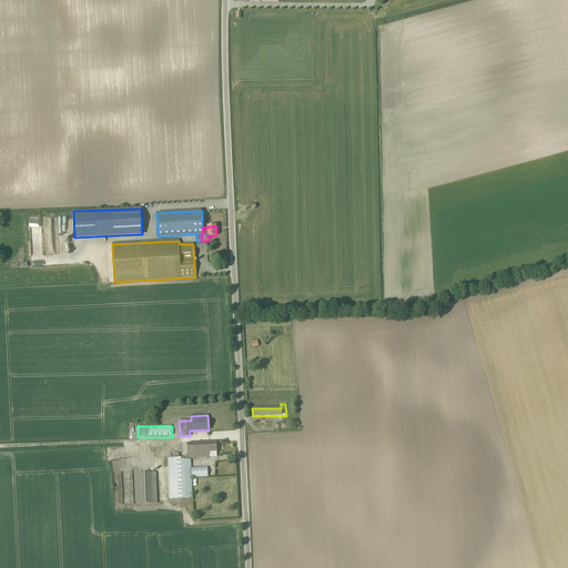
[(206,457),(210,457),(210,453),(216,452),(216,442),(188,444),(183,444),(183,458),(180,458),(179,454),(173,454),(173,458),(168,458),(170,498),(193,497),(192,477),(208,476),(208,467),(191,468),(191,459),(186,459),(186,458),(204,457),(206,457)]
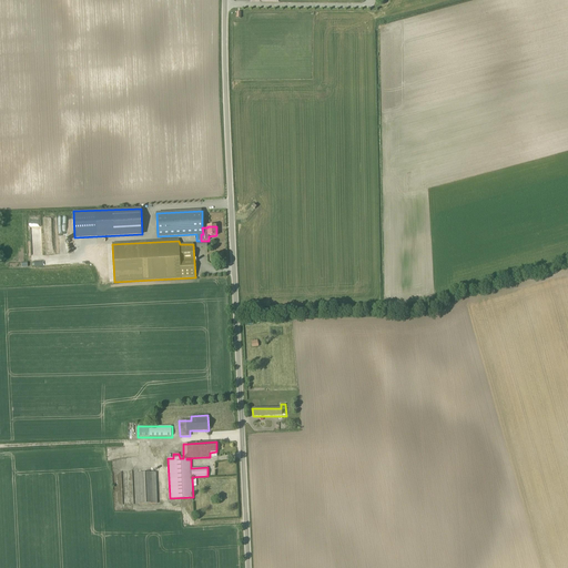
[(155,472),(138,473),(139,504),(158,504),(155,472)]
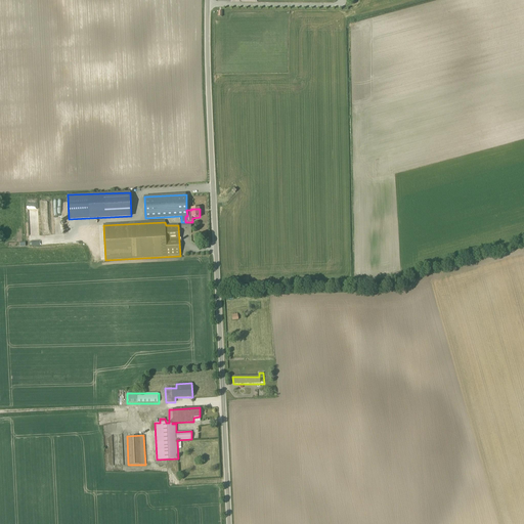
All buildings are outlined.
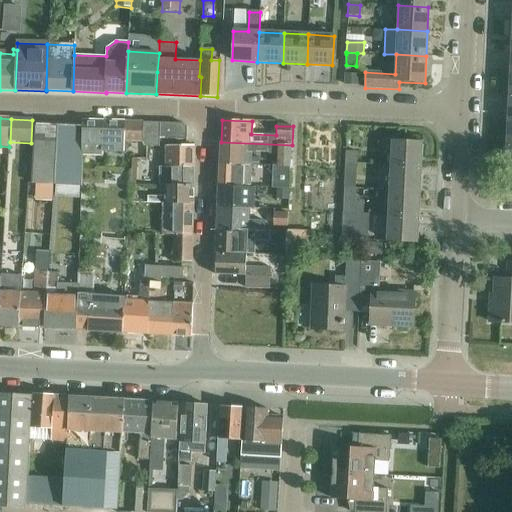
[(82,121),(83,127),(82,158),(102,159),(102,154),(123,155),(124,148),(125,122),(103,122),(82,121)]
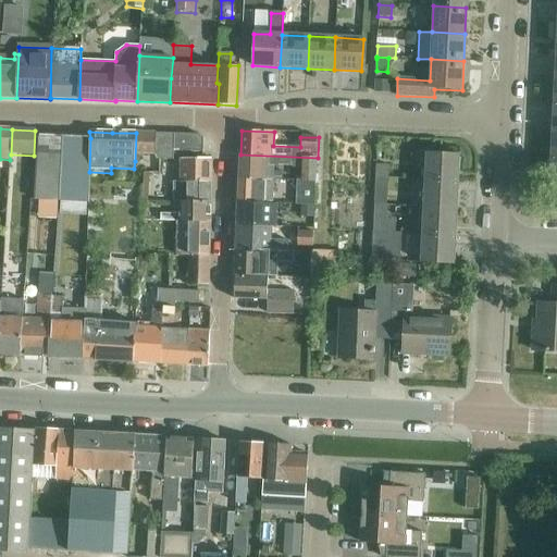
[(160,160),(157,160),(155,155),(156,134),(136,133),(135,161),(144,161),(144,165),(143,165),(141,172),(159,173),(160,160)]
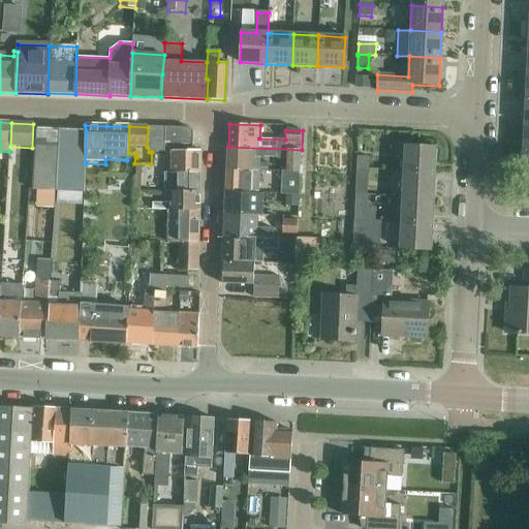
[(148,127),(147,147),(149,152),(152,152),(152,151),(164,152),(164,144),(165,127),(148,127)]
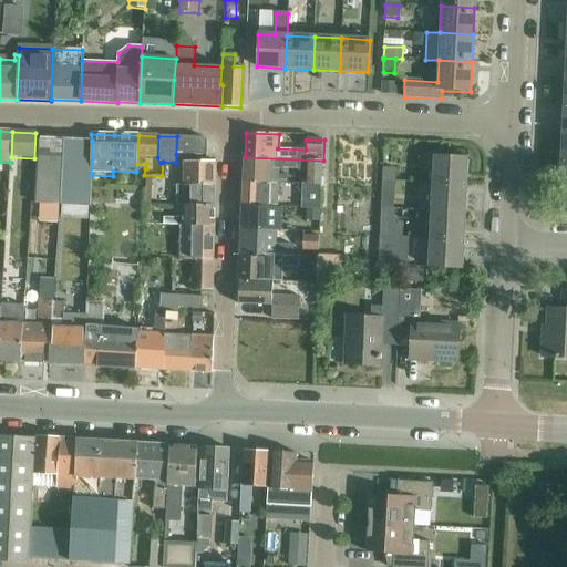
[(203,137),(177,136),(176,154),(206,155),(207,142),(203,137)]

=-=-=-=-=

Task >>
Set aside the pictures. Then return every line of the material above verbatim.

Exercise answer >>
[(206,457),(210,457),(210,453),(216,452),(216,442),(188,444),(183,444),(183,458),(180,458),(179,454),(173,454),(173,458),(168,458),(170,498),(193,497),(192,477),(208,476),(208,467),(191,468),(191,459),(186,459),(186,458),(204,457),(206,457)]
[(155,472),(138,473),(139,504),(158,504),(155,472)]
All buildings are outlined.
[(82,121),(83,127),(82,158),(102,159),(102,154),(123,155),(124,148),(125,122),(103,122),(82,121)]
[(160,160),(157,160),(155,155),(156,134),(136,133),(135,161),(144,161),(144,165),(143,165),(141,172),(159,173),(160,160)]
[(148,127),(147,147),(149,152),(152,152),(152,151),(164,152),(164,144),(165,127),(148,127)]
[(203,137),(177,136),(176,154),(206,155),(207,142),(203,137)]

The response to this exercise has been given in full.